* BEGIN Materials provided *

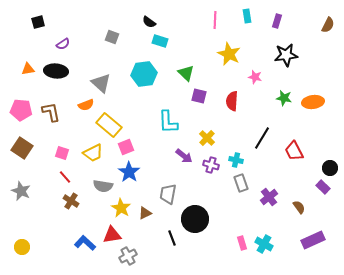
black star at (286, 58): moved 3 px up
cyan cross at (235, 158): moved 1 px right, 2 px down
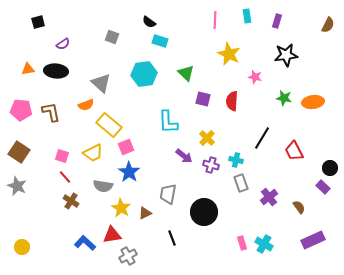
purple square at (199, 96): moved 4 px right, 3 px down
brown square at (22, 148): moved 3 px left, 4 px down
pink square at (62, 153): moved 3 px down
gray star at (21, 191): moved 4 px left, 5 px up
black circle at (195, 219): moved 9 px right, 7 px up
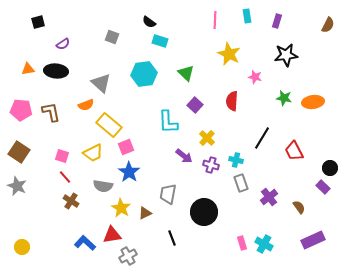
purple square at (203, 99): moved 8 px left, 6 px down; rotated 28 degrees clockwise
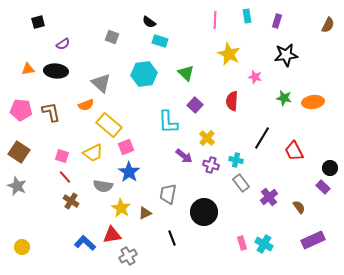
gray rectangle at (241, 183): rotated 18 degrees counterclockwise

* END Materials provided *

* Work to be completed *
Can you give the lines of the records above again word for word, leaving the pictures out of your answer?

* Complete output *
black star at (286, 58): moved 3 px up
cyan cross at (235, 158): moved 1 px right, 2 px down
purple square at (199, 96): moved 4 px right, 3 px down
brown square at (22, 148): moved 3 px left, 4 px down
pink square at (62, 153): moved 3 px down
gray star at (21, 191): moved 4 px left, 5 px up
black circle at (195, 219): moved 9 px right, 7 px up
purple square at (203, 99): moved 8 px left, 6 px down; rotated 28 degrees clockwise
gray rectangle at (241, 183): rotated 18 degrees counterclockwise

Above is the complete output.